● **AVAILABLE DATA**:

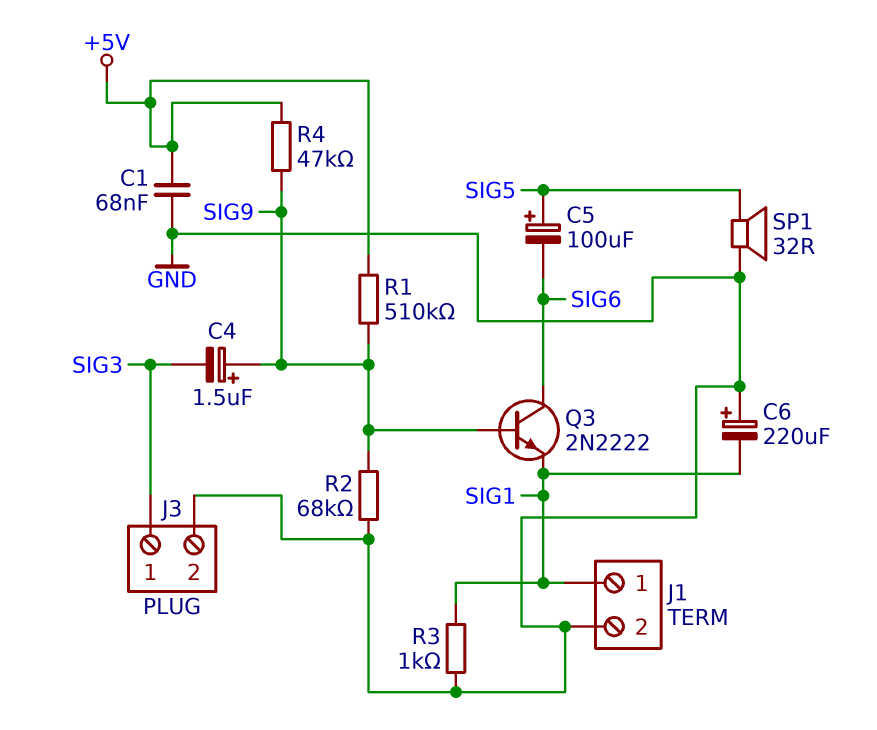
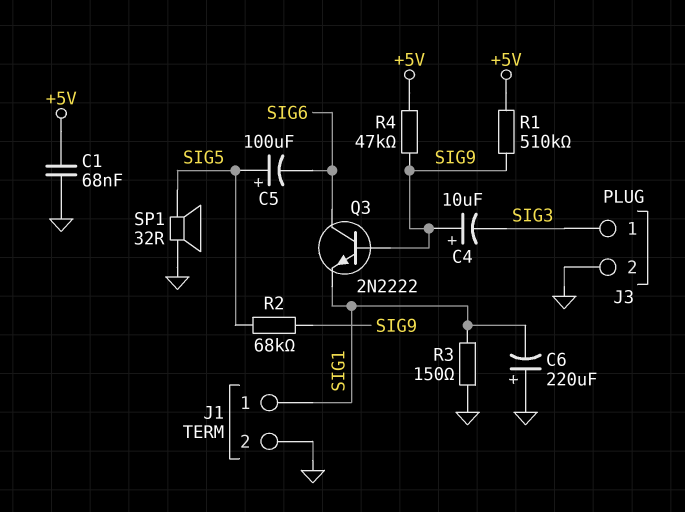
C4: 1.5uF (plus SIG9, minus SIG3) -> 10uF (plus SIG9, minus SIG3)
R2: 68k (GND, SIG9) -> 68k (SIG5, SIG9)
R3: 1k (GND, SIG1) -> 150 (GND, SIG1)

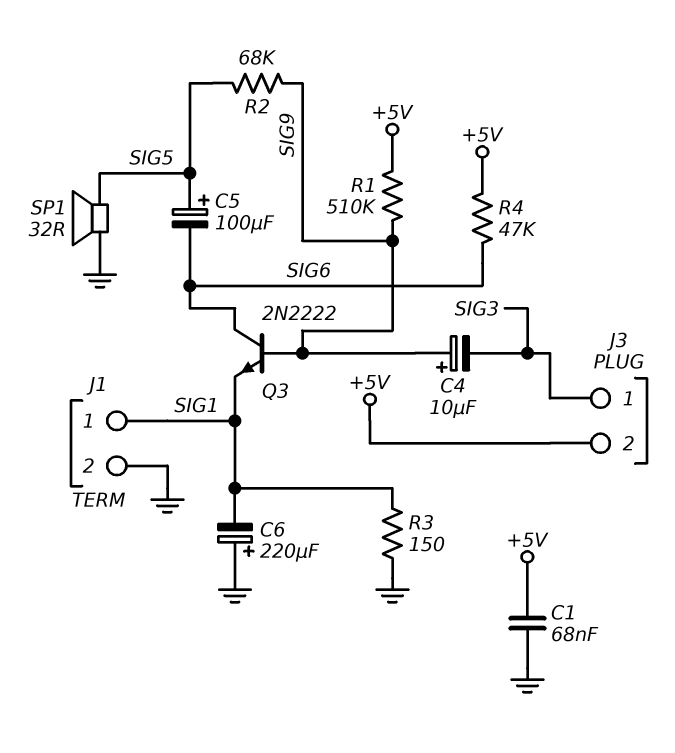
J3 pin 2: GND -> +5V
R4: 47k (+5V, SIG9) -> 47k (+5V, SIG6)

● **WORK ORDER**:
Beginning with the line that includes "R2: 68k (GND, SIG9) -> 68k (SIG5, SIG9)" and ending with the last line of the material, reproduce those lines exactly and nothing else, with no pictures.

● **OUTPUT OF THE TASK**:
R2: 68k (GND, SIG9) -> 68k (SIG5, SIG9)
R3: 1k (GND, SIG1) -> 150 (GND, SIG1)

J3 pin 2: GND -> +5V
R4: 47k (+5V, SIG9) -> 47k (+5V, SIG6)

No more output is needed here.